Work request
The listing below contains a span that opens with the line containing "D104: LED (A VDD, K W3) -> LED (A W3, K VDD)" and closes with the line containing "U201 pin ON: none -> GND". Return that span exactly.
▼
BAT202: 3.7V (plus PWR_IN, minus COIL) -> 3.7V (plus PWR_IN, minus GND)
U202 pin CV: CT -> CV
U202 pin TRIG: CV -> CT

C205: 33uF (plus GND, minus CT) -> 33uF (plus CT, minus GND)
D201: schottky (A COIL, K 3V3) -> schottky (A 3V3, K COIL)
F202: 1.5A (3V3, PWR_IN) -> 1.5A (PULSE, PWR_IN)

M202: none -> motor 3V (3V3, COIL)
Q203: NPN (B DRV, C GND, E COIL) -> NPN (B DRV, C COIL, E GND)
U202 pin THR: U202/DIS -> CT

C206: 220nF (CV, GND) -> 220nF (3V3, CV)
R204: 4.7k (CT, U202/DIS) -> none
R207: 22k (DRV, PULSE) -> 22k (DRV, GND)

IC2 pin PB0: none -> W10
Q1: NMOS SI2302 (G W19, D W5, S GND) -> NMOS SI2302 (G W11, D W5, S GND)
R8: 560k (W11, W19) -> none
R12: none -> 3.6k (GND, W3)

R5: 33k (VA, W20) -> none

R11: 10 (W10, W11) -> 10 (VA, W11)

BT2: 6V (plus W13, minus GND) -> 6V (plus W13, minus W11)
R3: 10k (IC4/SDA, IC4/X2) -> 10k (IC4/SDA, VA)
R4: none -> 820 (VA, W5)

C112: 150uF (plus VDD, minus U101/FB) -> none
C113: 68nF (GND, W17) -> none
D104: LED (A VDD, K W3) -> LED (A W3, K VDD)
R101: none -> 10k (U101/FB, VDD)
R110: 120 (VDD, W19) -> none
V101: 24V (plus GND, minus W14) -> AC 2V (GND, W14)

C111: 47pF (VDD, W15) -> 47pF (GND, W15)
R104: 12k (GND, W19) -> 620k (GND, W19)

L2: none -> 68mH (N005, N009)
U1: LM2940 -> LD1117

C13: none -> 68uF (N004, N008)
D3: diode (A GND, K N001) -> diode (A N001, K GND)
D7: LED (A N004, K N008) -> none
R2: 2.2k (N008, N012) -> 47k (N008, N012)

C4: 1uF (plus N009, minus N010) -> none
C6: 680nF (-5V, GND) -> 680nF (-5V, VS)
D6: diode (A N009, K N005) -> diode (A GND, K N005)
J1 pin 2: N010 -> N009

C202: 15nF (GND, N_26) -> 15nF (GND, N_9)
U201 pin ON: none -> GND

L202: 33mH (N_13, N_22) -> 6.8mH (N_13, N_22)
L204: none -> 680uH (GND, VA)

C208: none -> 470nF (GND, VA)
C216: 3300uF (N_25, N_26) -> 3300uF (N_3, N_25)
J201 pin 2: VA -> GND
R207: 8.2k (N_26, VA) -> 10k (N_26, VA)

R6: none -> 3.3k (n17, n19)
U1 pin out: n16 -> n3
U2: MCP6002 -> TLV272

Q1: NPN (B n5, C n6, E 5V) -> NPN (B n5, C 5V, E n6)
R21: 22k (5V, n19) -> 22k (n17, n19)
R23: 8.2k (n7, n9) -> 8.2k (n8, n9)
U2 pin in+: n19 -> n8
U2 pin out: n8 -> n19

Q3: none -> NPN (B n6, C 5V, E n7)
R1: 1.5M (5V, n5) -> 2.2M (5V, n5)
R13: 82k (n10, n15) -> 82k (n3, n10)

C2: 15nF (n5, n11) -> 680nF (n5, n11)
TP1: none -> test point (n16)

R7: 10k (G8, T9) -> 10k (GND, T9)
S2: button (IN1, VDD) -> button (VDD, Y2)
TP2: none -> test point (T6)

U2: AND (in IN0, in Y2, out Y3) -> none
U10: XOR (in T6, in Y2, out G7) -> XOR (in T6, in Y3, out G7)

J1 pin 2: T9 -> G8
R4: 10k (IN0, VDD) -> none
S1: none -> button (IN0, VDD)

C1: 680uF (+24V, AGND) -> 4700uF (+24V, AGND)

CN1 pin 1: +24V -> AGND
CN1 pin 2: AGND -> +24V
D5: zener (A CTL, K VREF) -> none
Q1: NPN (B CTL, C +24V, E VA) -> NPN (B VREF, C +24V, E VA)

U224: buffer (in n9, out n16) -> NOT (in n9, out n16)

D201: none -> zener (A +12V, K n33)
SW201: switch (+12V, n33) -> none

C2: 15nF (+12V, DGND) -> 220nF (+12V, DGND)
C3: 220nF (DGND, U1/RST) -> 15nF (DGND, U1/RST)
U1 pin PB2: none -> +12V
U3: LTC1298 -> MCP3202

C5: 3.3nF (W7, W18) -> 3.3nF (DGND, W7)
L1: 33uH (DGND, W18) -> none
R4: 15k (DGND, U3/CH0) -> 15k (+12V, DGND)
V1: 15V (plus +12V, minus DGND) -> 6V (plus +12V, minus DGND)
▲
Response to this exercise
D104: LED (A VDD, K W3) -> LED (A W3, K VDD)
R101: none -> 10k (U101/FB, VDD)
R110: 120 (VDD, W19) -> none
V101: 24V (plus GND, minus W14) -> AC 2V (GND, W14)

C111: 47pF (VDD, W15) -> 47pF (GND, W15)
R104: 12k (GND, W19) -> 620k (GND, W19)

L2: none -> 68mH (N005, N009)
U1: LM2940 -> LD1117

C13: none -> 68uF (N004, N008)
D3: diode (A GND, K N001) -> diode (A N001, K GND)
D7: LED (A N004, K N008) -> none
R2: 2.2k (N008, N012) -> 47k (N008, N012)

C4: 1uF (plus N009, minus N010) -> none
C6: 680nF (-5V, GND) -> 680nF (-5V, VS)
D6: diode (A N009, K N005) -> diode (A GND, K N005)
J1 pin 2: N010 -> N009

C202: 15nF (GND, N_26) -> 15nF (GND, N_9)
U201 pin ON: none -> GND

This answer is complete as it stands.